What the task requires » Once you reach the line that holds "gray star at" in the listing below, output it and every line after it through the line that holds "pink arrow at", word for word.

Records for processing »
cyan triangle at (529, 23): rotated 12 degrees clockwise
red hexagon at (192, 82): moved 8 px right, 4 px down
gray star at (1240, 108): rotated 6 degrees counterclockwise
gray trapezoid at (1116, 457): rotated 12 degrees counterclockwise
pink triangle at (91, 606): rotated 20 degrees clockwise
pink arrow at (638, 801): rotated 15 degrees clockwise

==

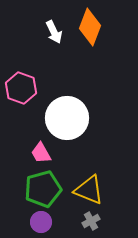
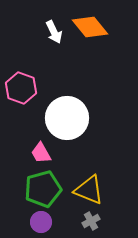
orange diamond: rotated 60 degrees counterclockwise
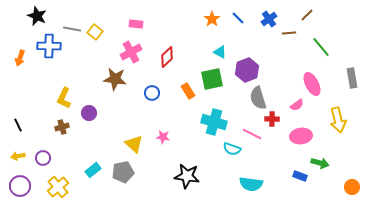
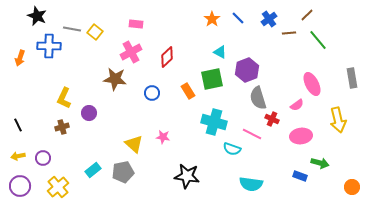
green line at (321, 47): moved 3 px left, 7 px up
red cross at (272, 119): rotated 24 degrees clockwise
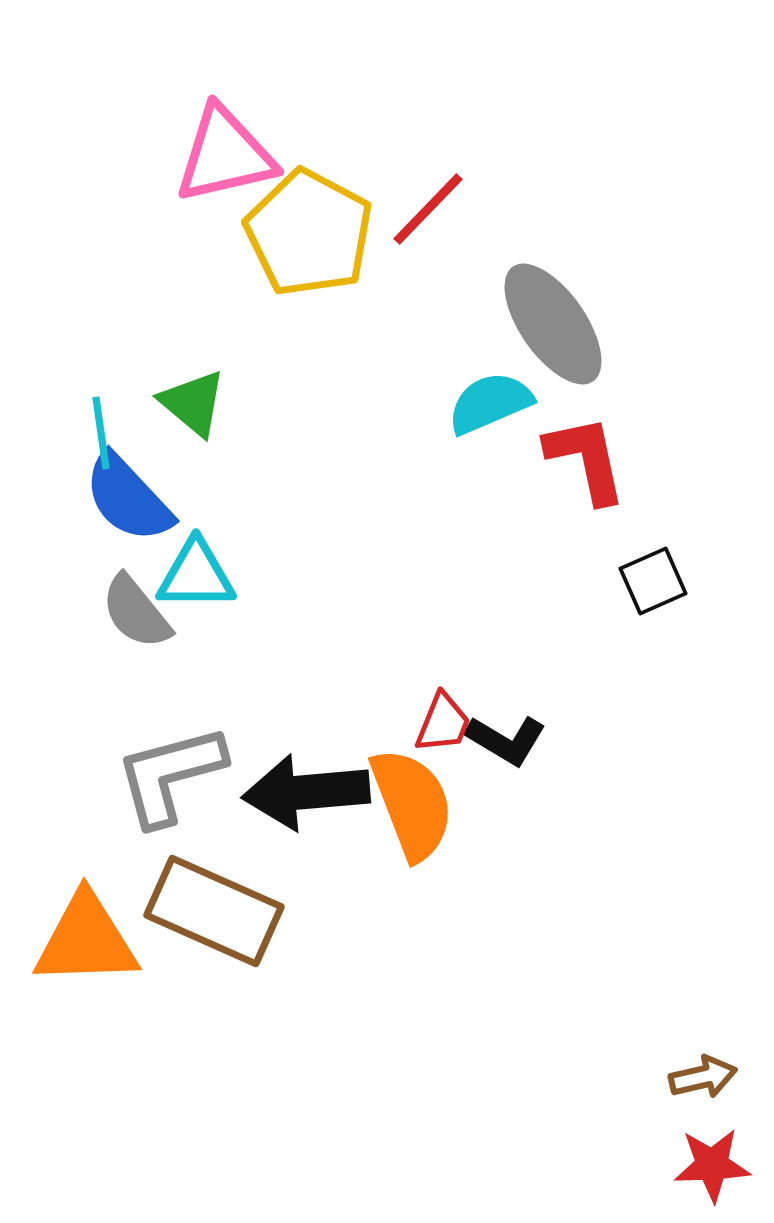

* * *

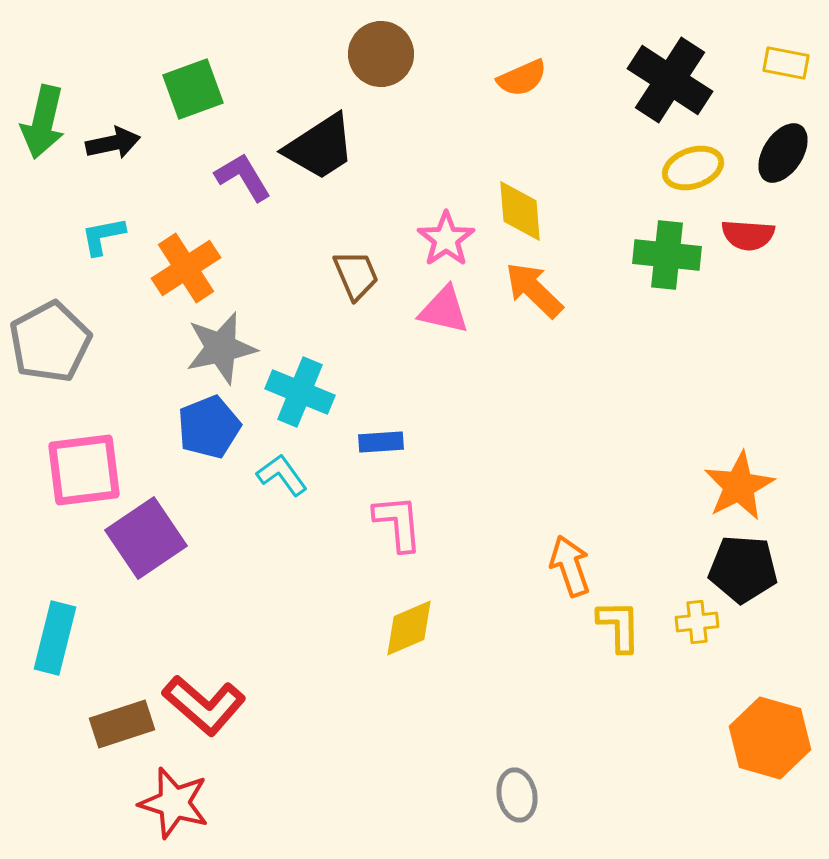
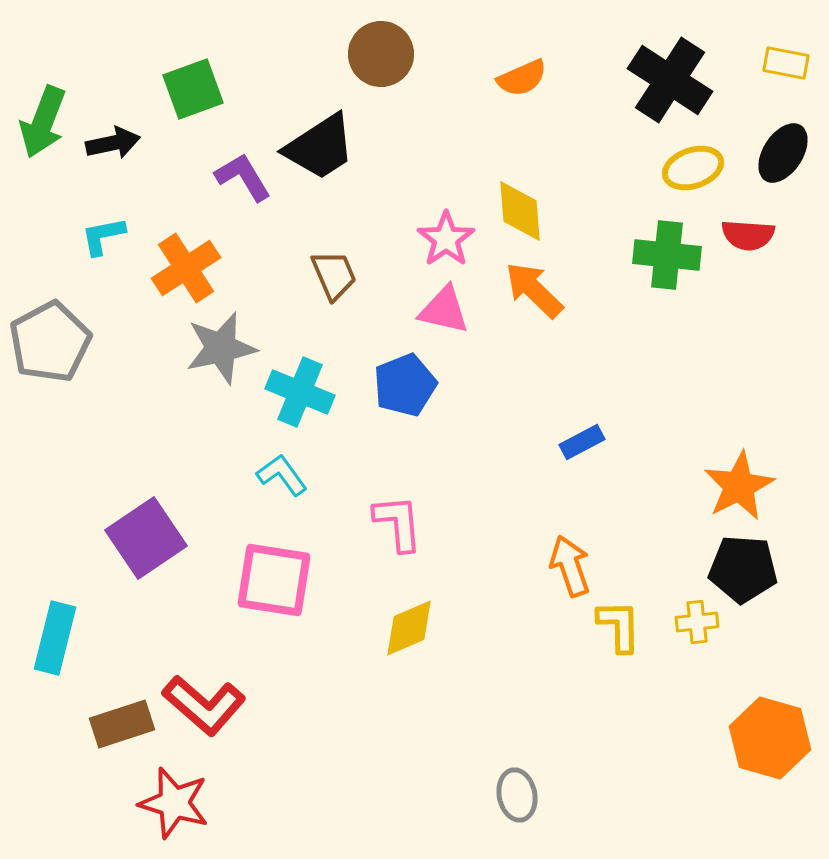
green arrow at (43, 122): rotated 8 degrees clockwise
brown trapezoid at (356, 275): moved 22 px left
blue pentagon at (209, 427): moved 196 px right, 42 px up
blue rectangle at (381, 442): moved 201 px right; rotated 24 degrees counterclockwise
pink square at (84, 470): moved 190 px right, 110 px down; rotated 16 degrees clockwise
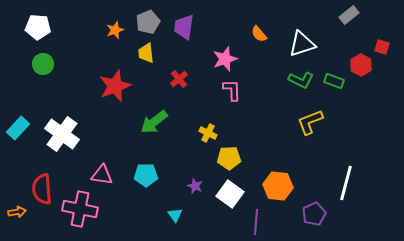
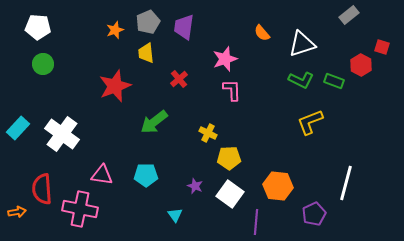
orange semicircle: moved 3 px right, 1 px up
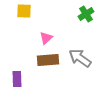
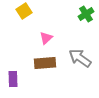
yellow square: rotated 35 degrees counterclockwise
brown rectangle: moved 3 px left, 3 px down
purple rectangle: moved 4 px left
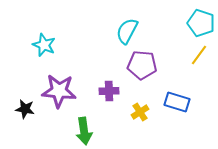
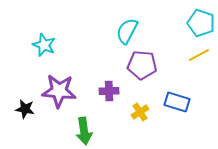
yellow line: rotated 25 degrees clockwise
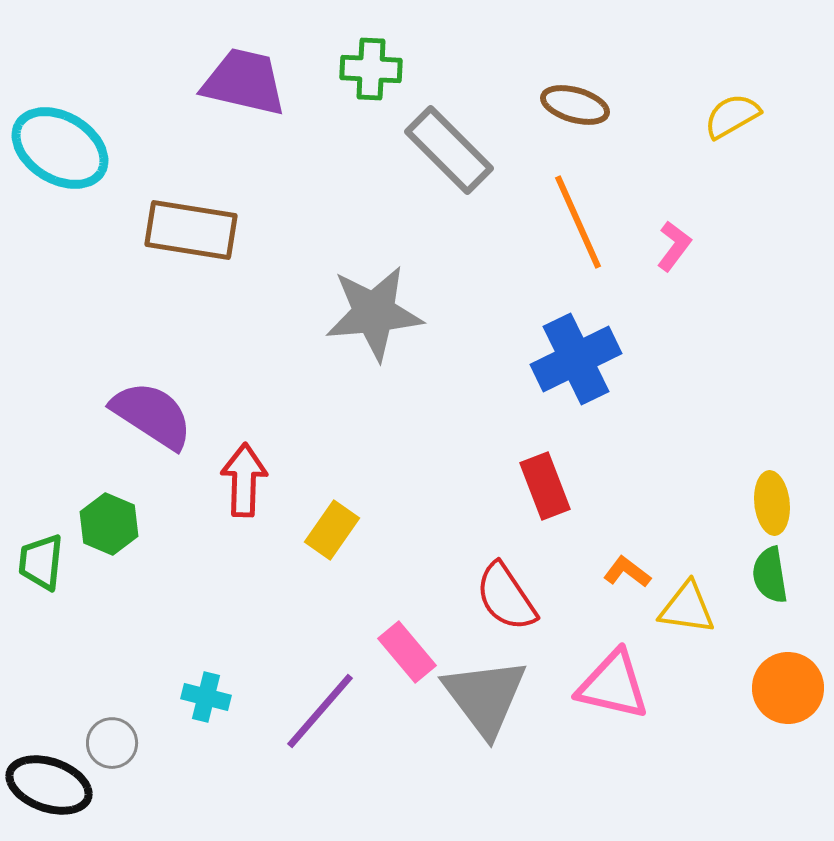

Answer for the task »
gray star at (1240, 108): rotated 6 degrees counterclockwise
gray trapezoid at (1116, 457): rotated 12 degrees counterclockwise
pink triangle at (91, 606): rotated 20 degrees clockwise
pink arrow at (638, 801): rotated 15 degrees clockwise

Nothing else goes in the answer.